- _WORK INSTRUCTION_: Copy out the data word for word, without any of its pictures.

- _SOURCE MATERIAL_:
+ + + + +

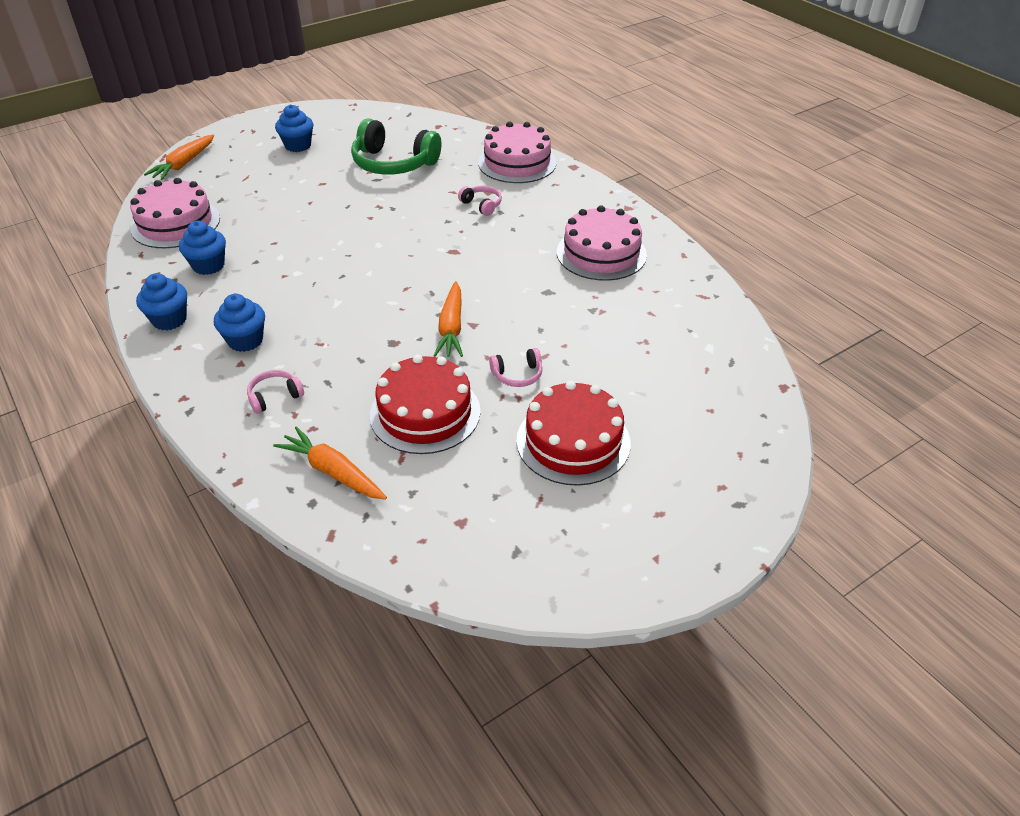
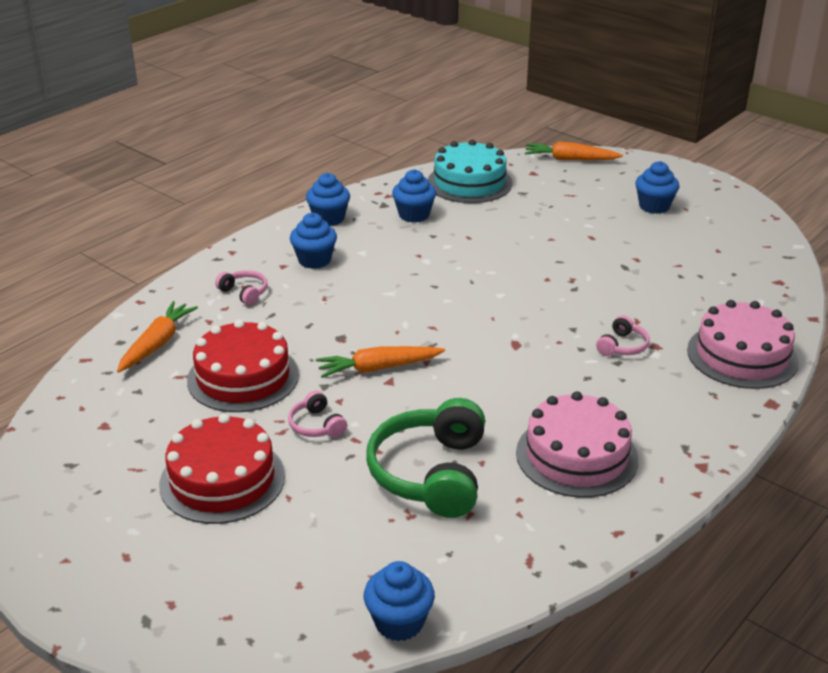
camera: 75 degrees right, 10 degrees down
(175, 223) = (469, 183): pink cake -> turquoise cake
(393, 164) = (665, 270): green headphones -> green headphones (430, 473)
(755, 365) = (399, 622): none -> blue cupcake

+ + + + +

- _EXERCISE RESPONSE_:
camera: 75 degrees right, 10 degrees down
(175, 223) = (469, 183): pink cake -> turquoise cake
(393, 164) = (665, 270): green headphones -> green headphones (430, 473)
(755, 365) = (399, 622): none -> blue cupcake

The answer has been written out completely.